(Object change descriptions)

========

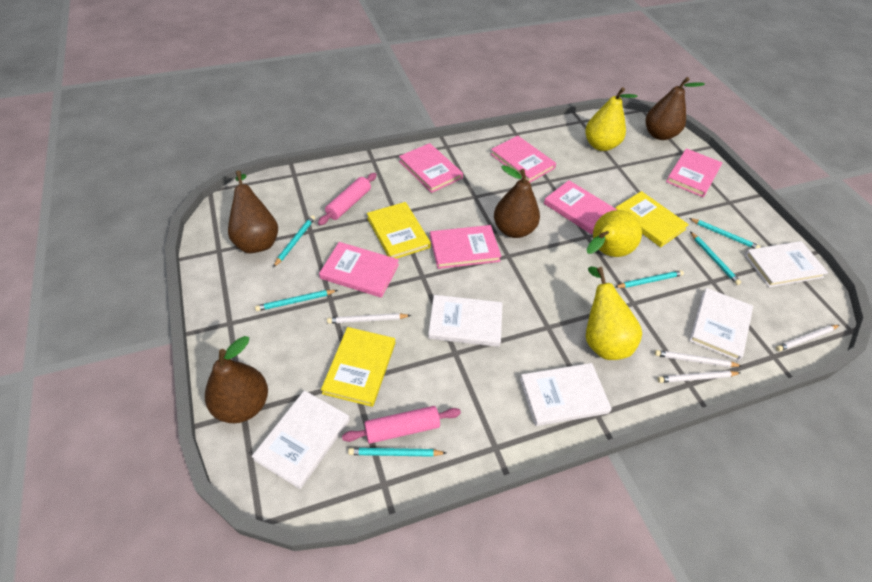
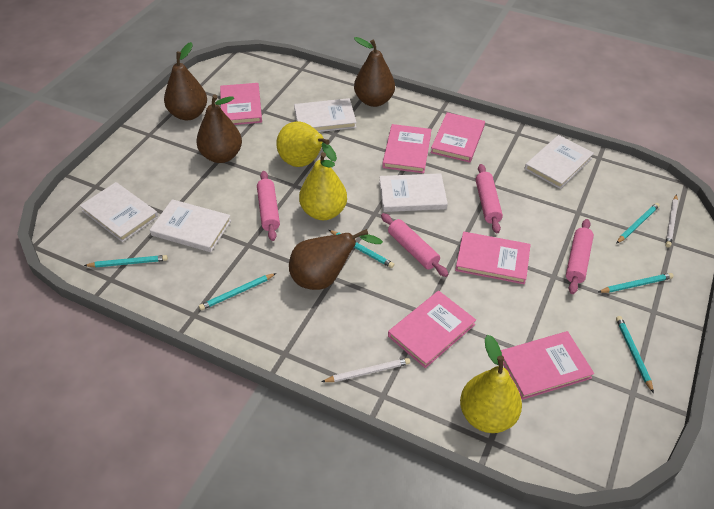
pink rolling pin: 2 -> 4
white pencil: 4 -> 2
yellow book: 3 -> 0

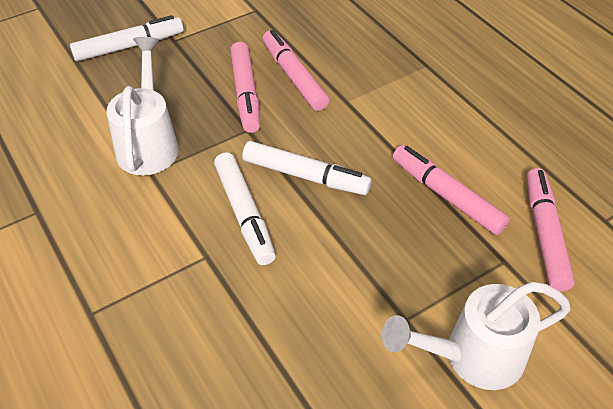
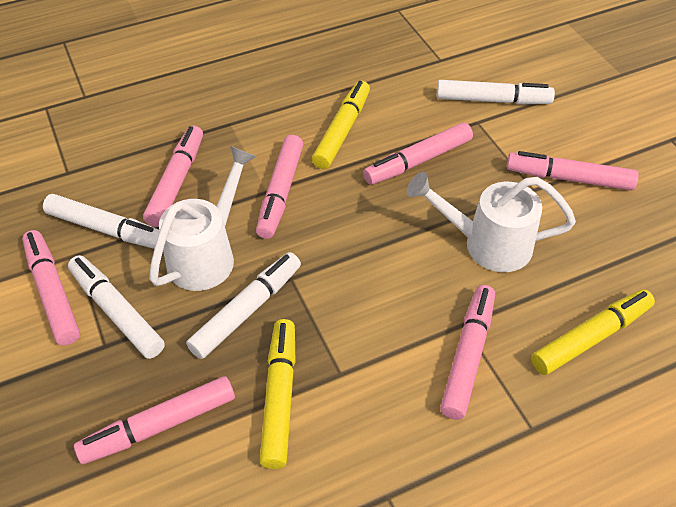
pink marker: 4 -> 7
white marker: 3 -> 4
yellow marker: 0 -> 3

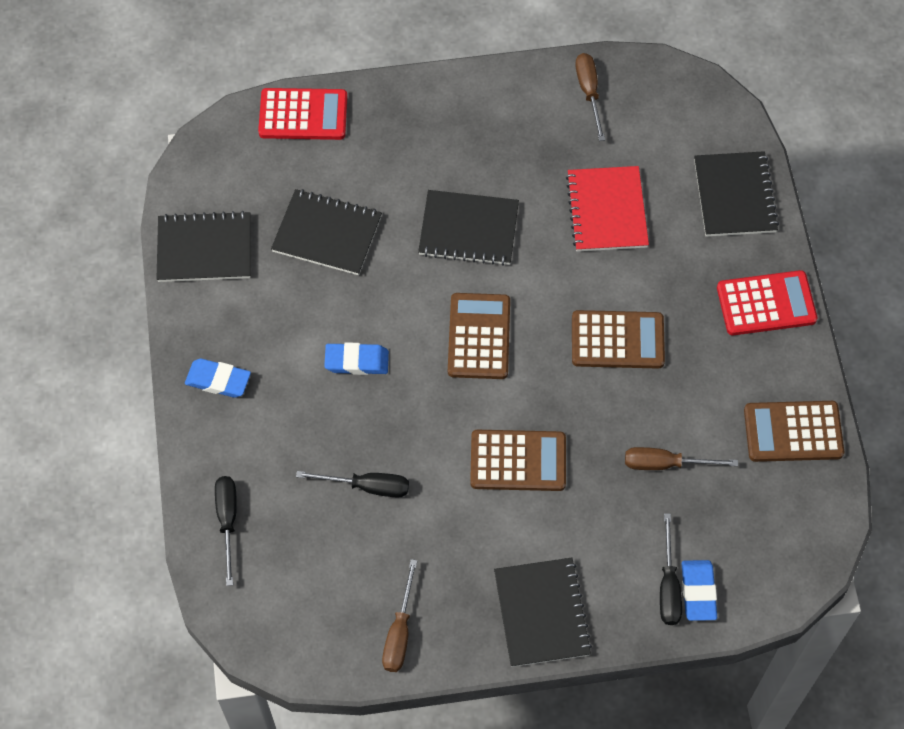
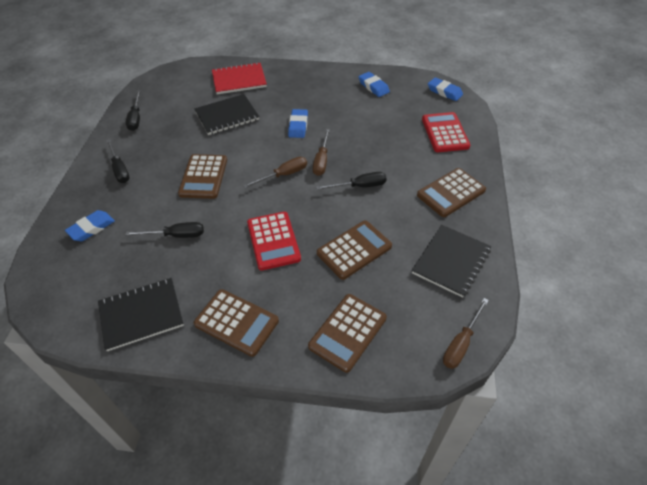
black notebook: 5 -> 3
black screwdriver: 3 -> 4
blue eraser: 3 -> 4
brown calculator: 4 -> 5

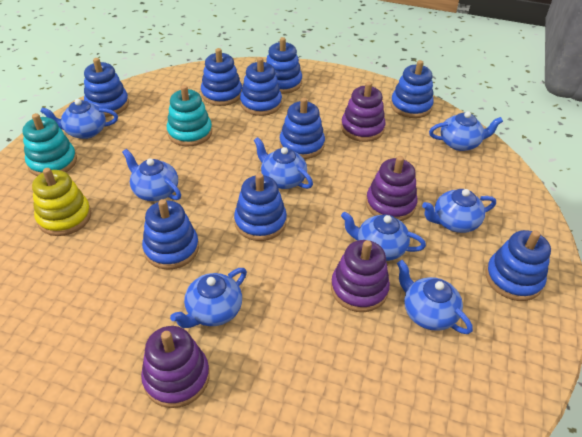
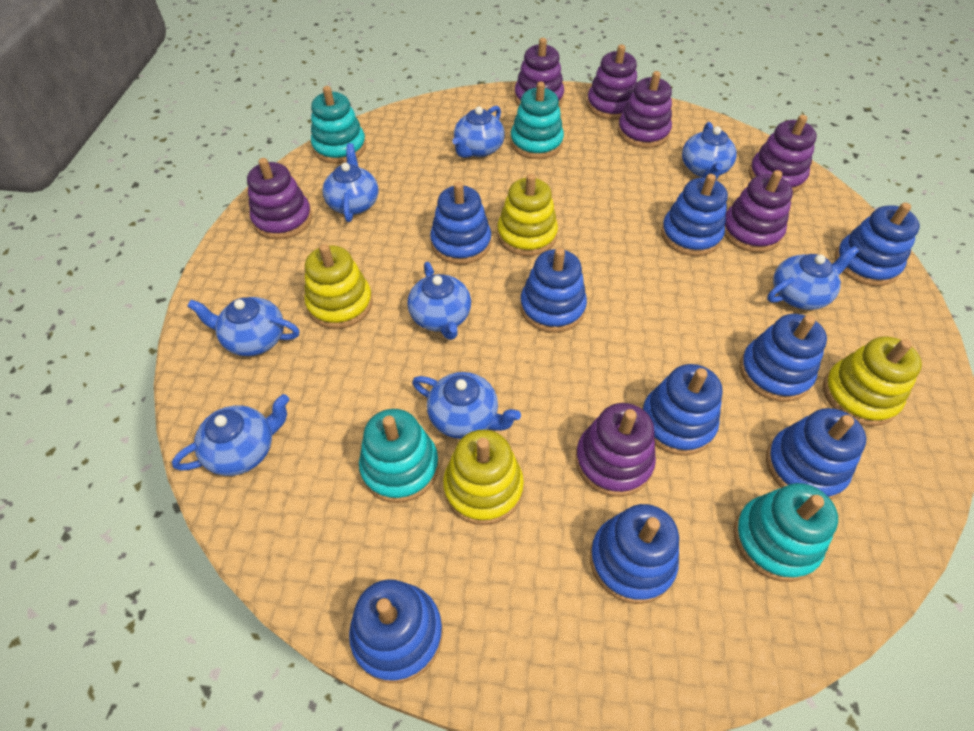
purple stacking toy: 4 -> 7
turquoise stacking toy: 2 -> 4
yellow stacking toy: 1 -> 4

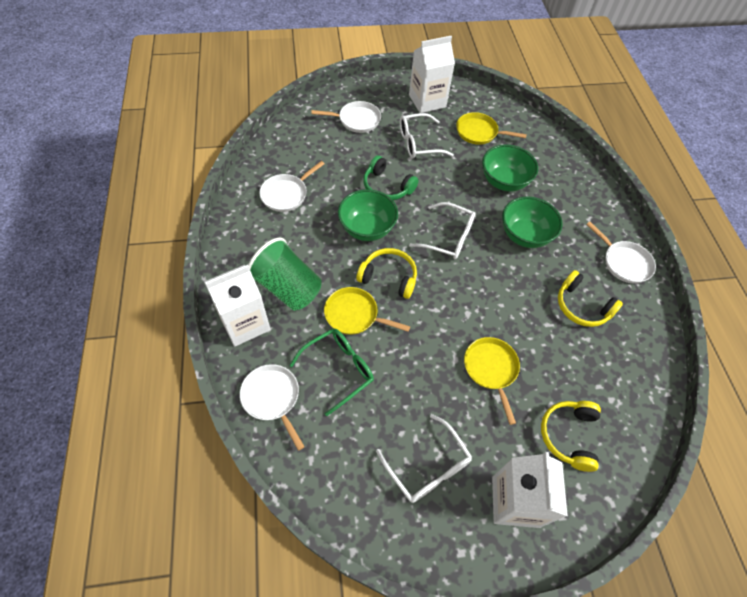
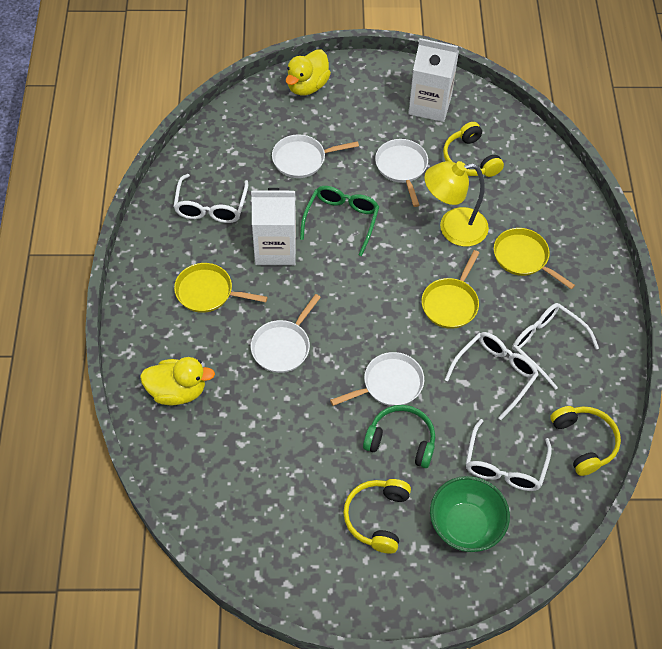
green bowl: 3 -> 1
green cup: 1 -> 0
white carton: 3 -> 2
white glasses: 3 -> 4
yellow duck: 0 -> 2
yellow lamp: 0 -> 1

========

Write out, exactly and with nothing added, every line from the one that holds "brown calculator: 4 -> 5" to the end of the entries above; pictures stay out.

Written response:
brown calculator: 4 -> 5

purple stacking toy: 4 -> 7
turquoise stacking toy: 2 -> 4
yellow stacking toy: 1 -> 4

green bowl: 3 -> 1
green cup: 1 -> 0
white carton: 3 -> 2
white glasses: 3 -> 4
yellow duck: 0 -> 2
yellow lamp: 0 -> 1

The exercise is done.